::: DATA FOR THE TASK

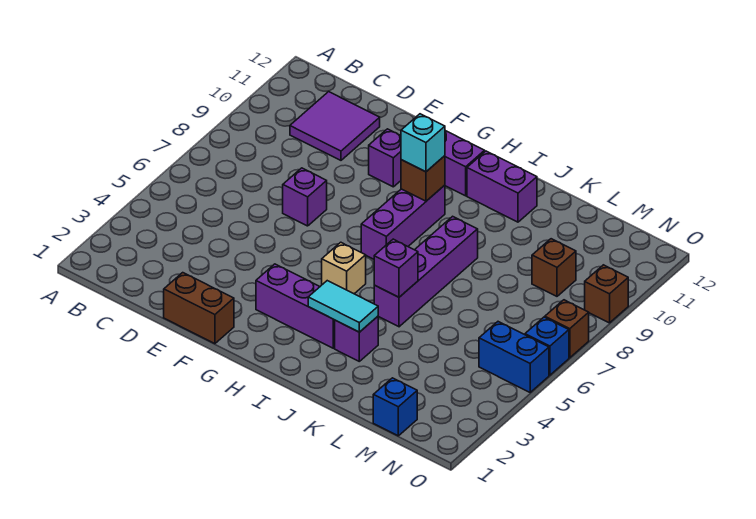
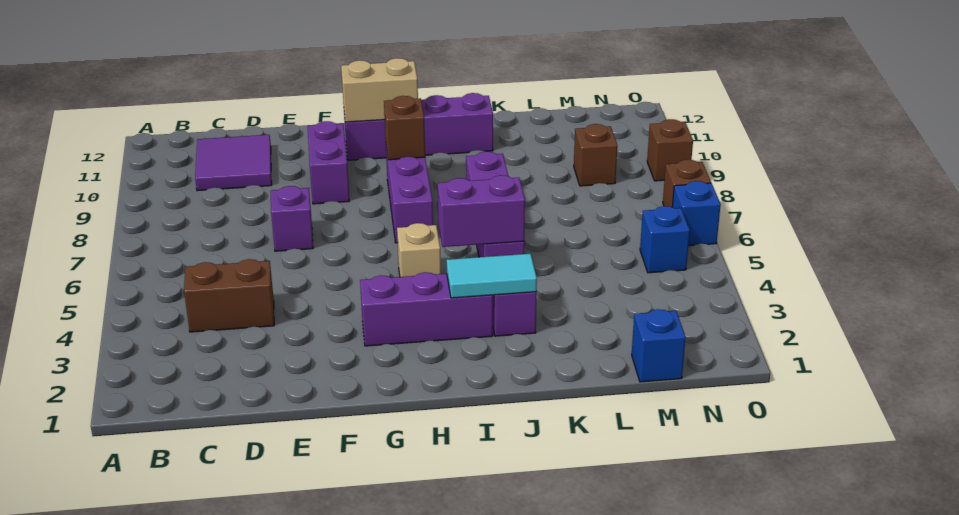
brown brick E1:F1 level 1 -> brown brick C4:D4 level 1
purple brick F10 level 1 -> purple brick F9:F10 level 1
none -> tan brick G11:H11 level 2
cyan brick H9 level 3 -> none
purple brick J5 level 2 -> purple brick I5:J5 level 2
blue brick N5:O5 level 1 -> blue brick N5 level 1

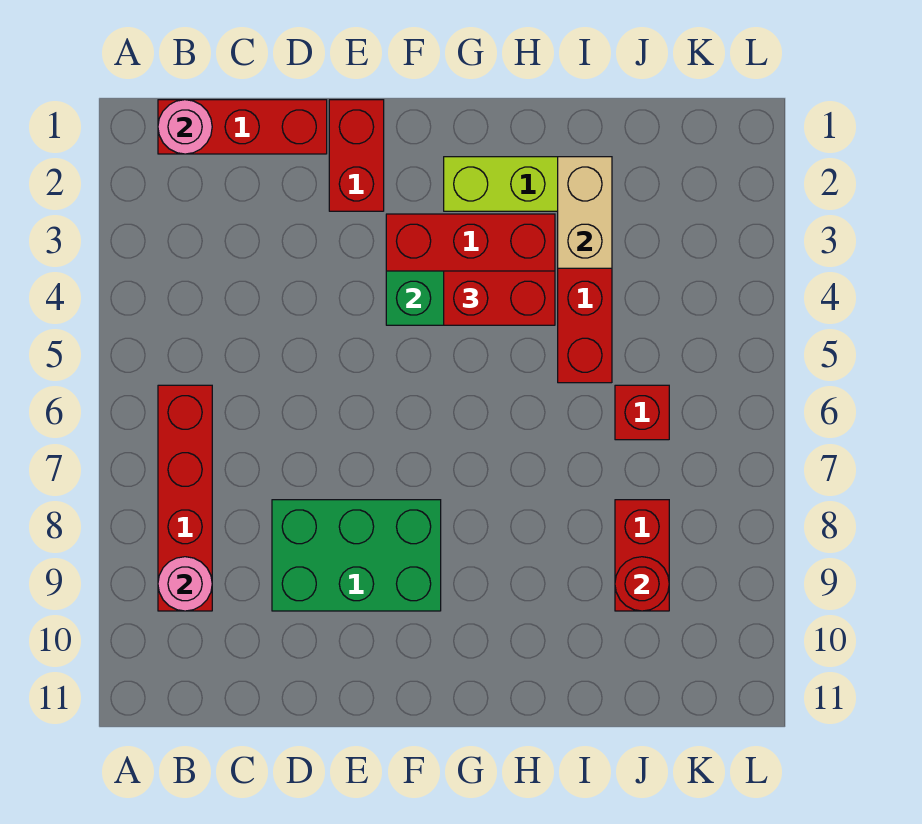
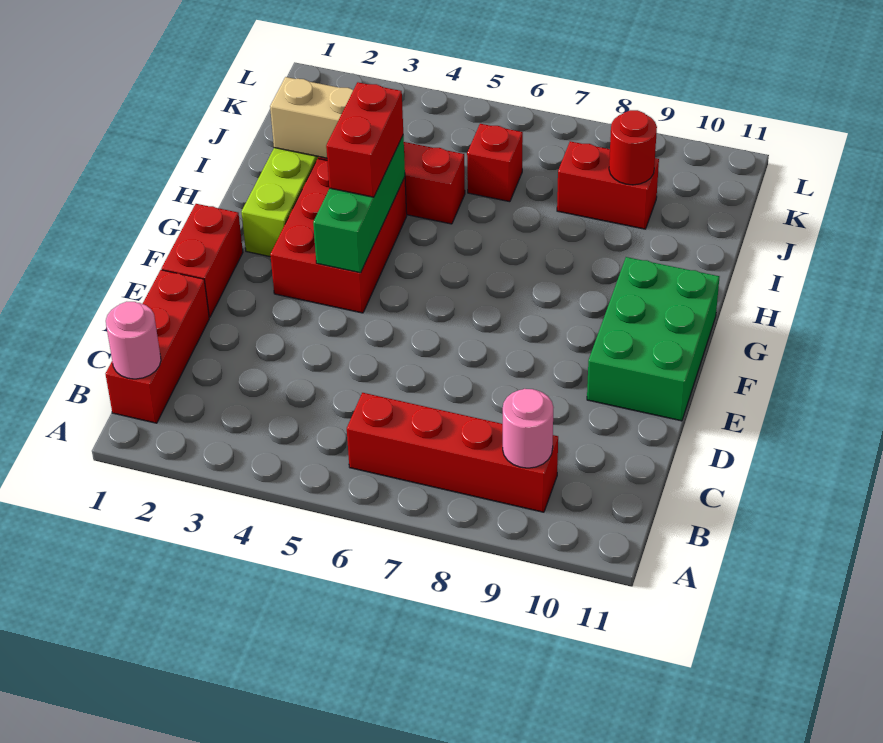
green brick D8:F9 level 1 -> green brick E10:G11 level 1
red brick E1:E2 level 1 -> red brick E1:F1 level 1

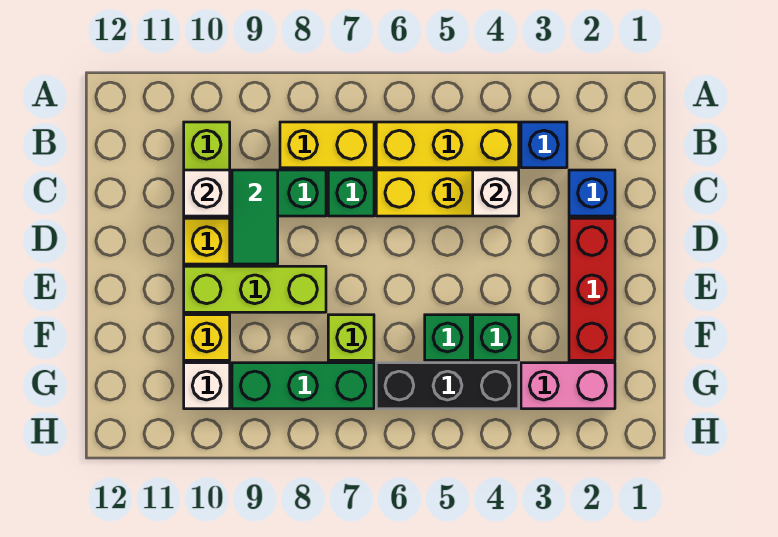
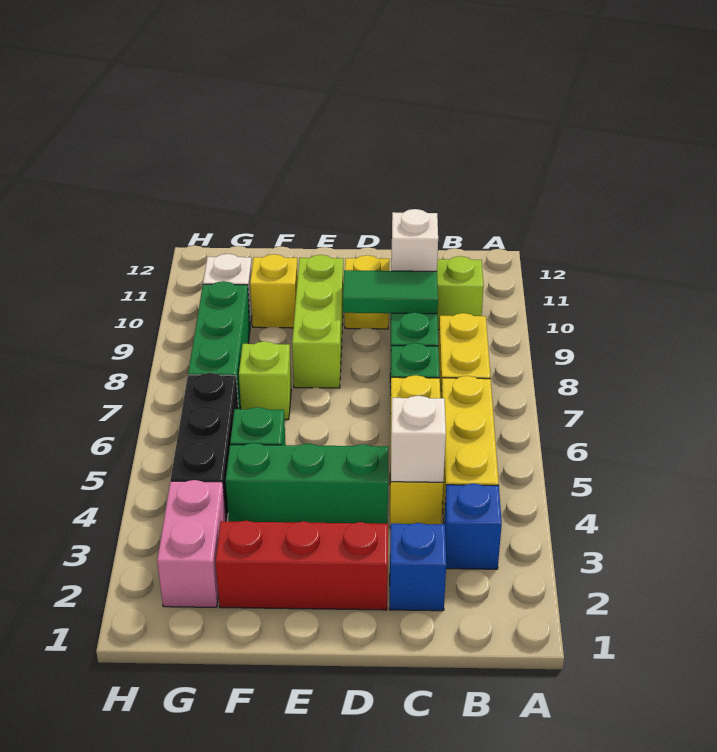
green brick F4 level 1 -> green brick D4:F4 level 1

::::::

▶ _THE TASK_
Pictures stay out; print everything else in the data exactly.

▶ _ANSWER TO THIS PROBLEM_
brown brick E1:F1 level 1 -> brown brick C4:D4 level 1
purple brick F10 level 1 -> purple brick F9:F10 level 1
none -> tan brick G11:H11 level 2
cyan brick H9 level 3 -> none
purple brick J5 level 2 -> purple brick I5:J5 level 2
blue brick N5:O5 level 1 -> blue brick N5 level 1

green brick D8:F9 level 1 -> green brick E10:G11 level 1
red brick E1:E2 level 1 -> red brick E1:F1 level 1

green brick F4 level 1 -> green brick D4:F4 level 1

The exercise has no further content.